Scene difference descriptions

────

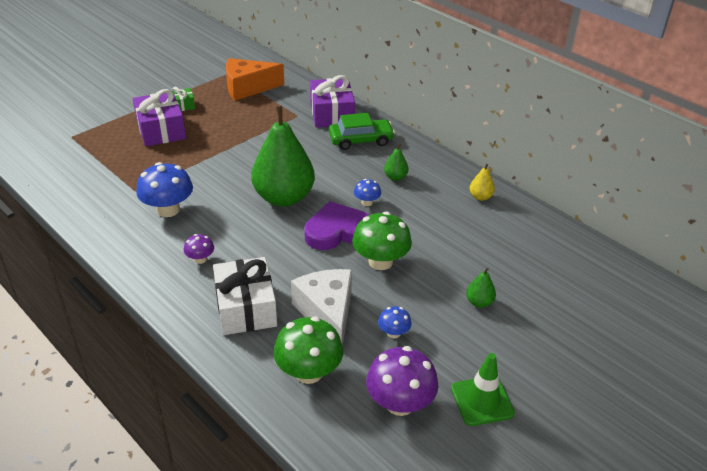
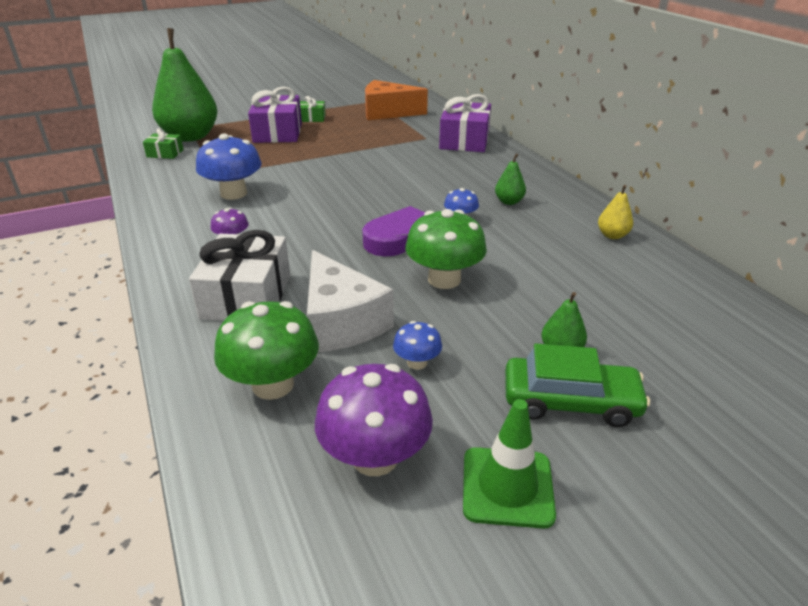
camera: 20 degrees right, 5 degrees down
(70, 174) = (165, 153): none -> green gift
(284, 197) = (365, 201): green pear -> green pear (190, 137)
(327, 313) = (341, 322): white cheese -> white cheese turned 150 degrees clockwise
(361, 140) = (485, 165): green car -> green car (570, 401)

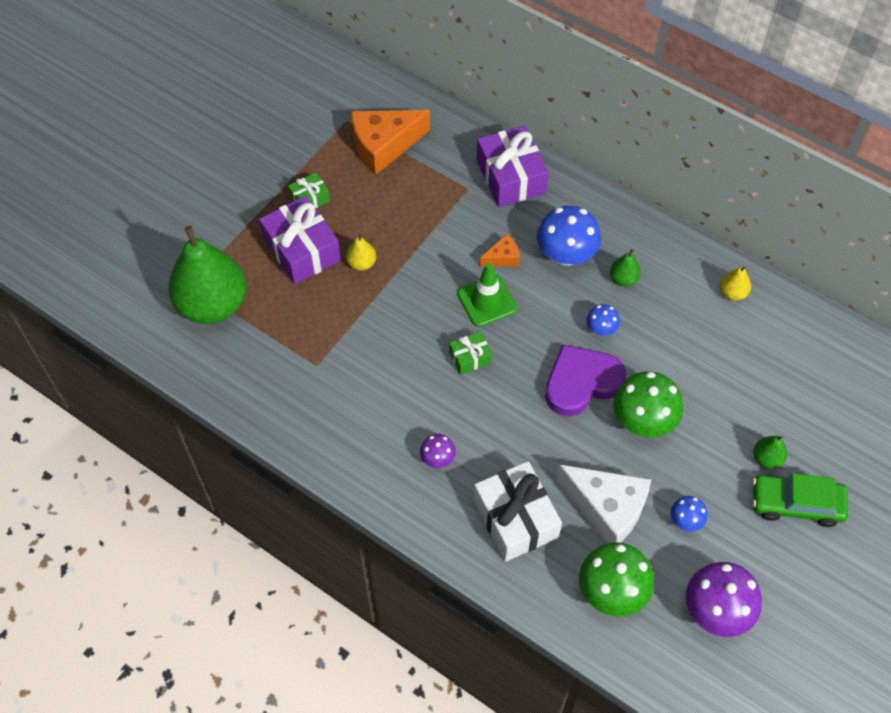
camera: 30 degrees left, 25 degrees up
(165, 153) = (222, 351): green gift -> green gift (470, 357)
(234, 193) = (368, 388): blue mushroom -> blue mushroom (566, 254)
(309, 146) = (361, 263): none -> yellow pear
(416, 168) = (502, 258): none -> orange cheese
(507, 487) = (798, 589): green traffic cone -> green traffic cone (487, 301)
(570, 401) = (796, 504): green car -> green car turned 150 degrees counterclockwise

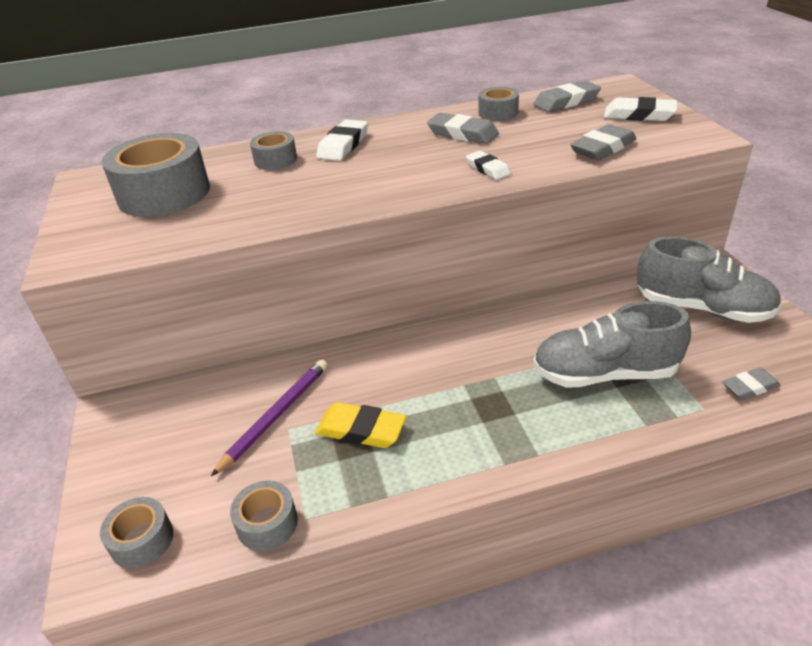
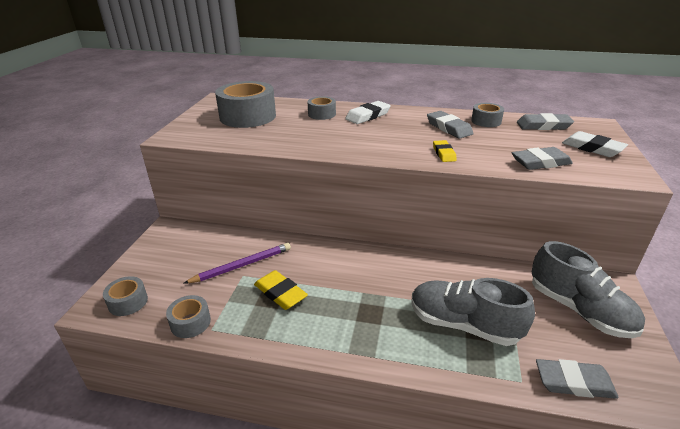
camera: 25 degrees right, 5 degrees down
(487, 169) = (444, 153): white eraser -> yellow eraser
(750, 387) = (574, 382): grey eraser -> grey eraser, size x1.55

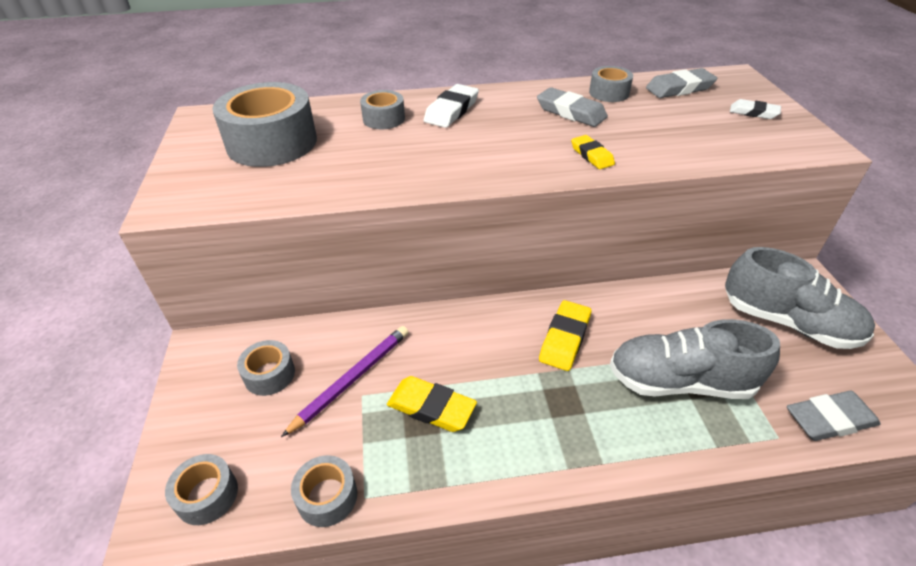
camera: 20 degrees left, 10 degrees up
(197, 251) = (269, 374): none -> grey tape
(394, 277) = (564, 338): none -> yellow eraser
(540, 162) = (712, 146): grey eraser -> none
(592, 148) = (753, 112): white eraser -> white eraser, size x0.65

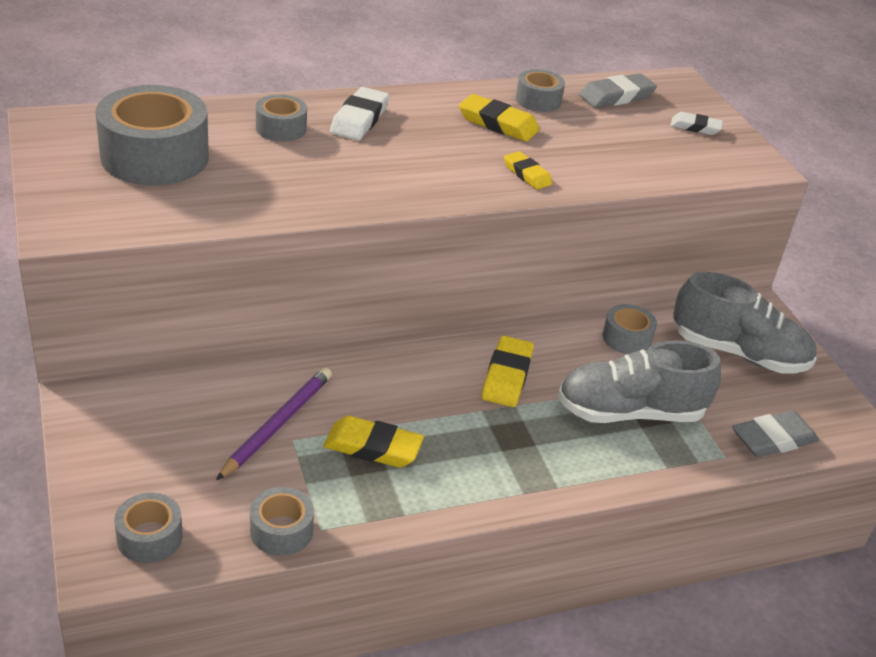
camera: 15 degrees left, 5 degrees down
(269, 374) = (179, 424): grey tape -> grey tape (627, 338)
(571, 112) = (498, 123): grey eraser -> yellow eraser

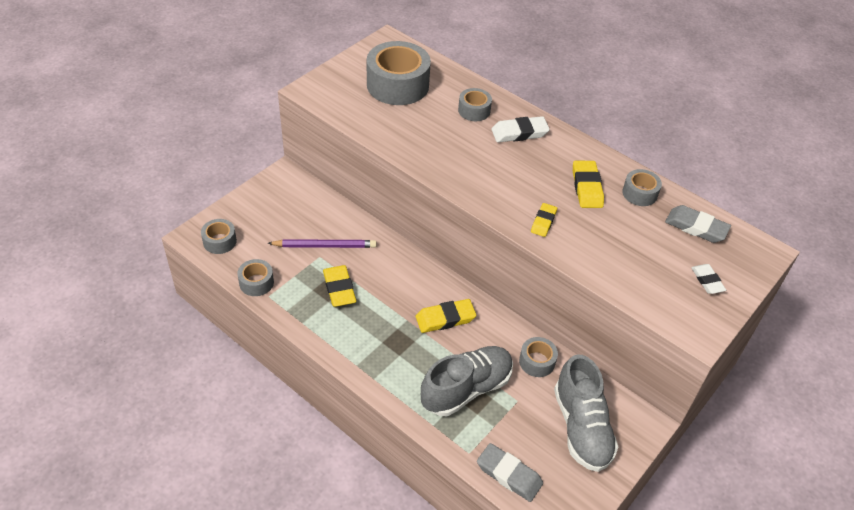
camera: 60 degrees right, 10 degrees up
(629, 412) = (466, 389): grey shoe -> grey shoe turned 90 degrees clockwise

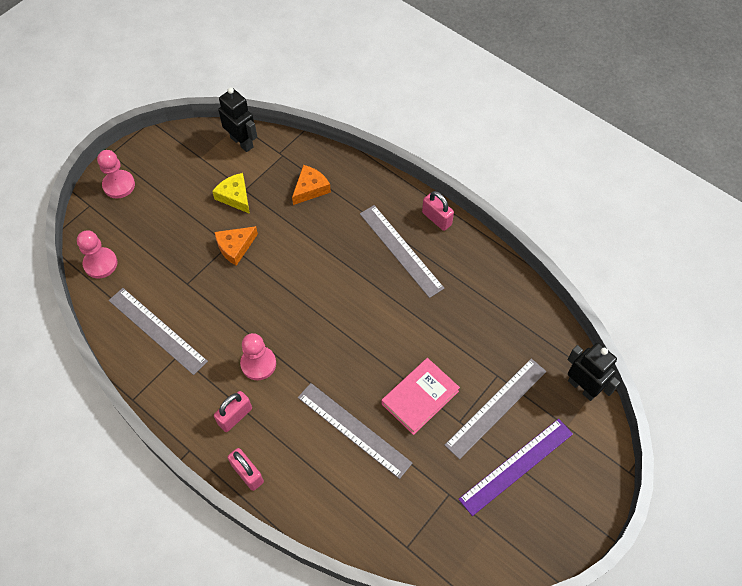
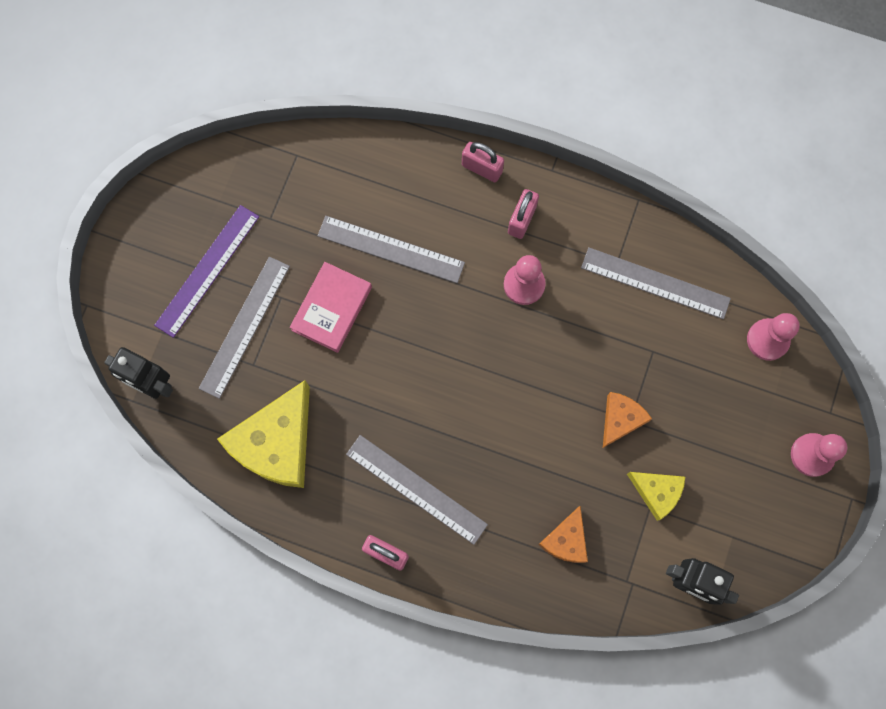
camera: 160 degrees right, 15 degrees up
(494, 312) = (277, 443): none -> yellow cheese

────

DIRECTIONS | Would you print, exactly as they appear, the lines from the line with "(394, 277) = (564, 338): none" through the end of the entries above, leaving out the pictures?

RESPONSE TO THIS TASK |
(394, 277) = (564, 338): none -> yellow eraser
(540, 162) = (712, 146): grey eraser -> none
(592, 148) = (753, 112): white eraser -> white eraser, size x0.65

camera: 15 degrees left, 5 degrees down
(269, 374) = (179, 424): grey tape -> grey tape (627, 338)
(571, 112) = (498, 123): grey eraser -> yellow eraser

camera: 60 degrees right, 10 degrees up
(629, 412) = (466, 389): grey shoe -> grey shoe turned 90 degrees clockwise

camera: 160 degrees right, 15 degrees up
(494, 312) = (277, 443): none -> yellow cheese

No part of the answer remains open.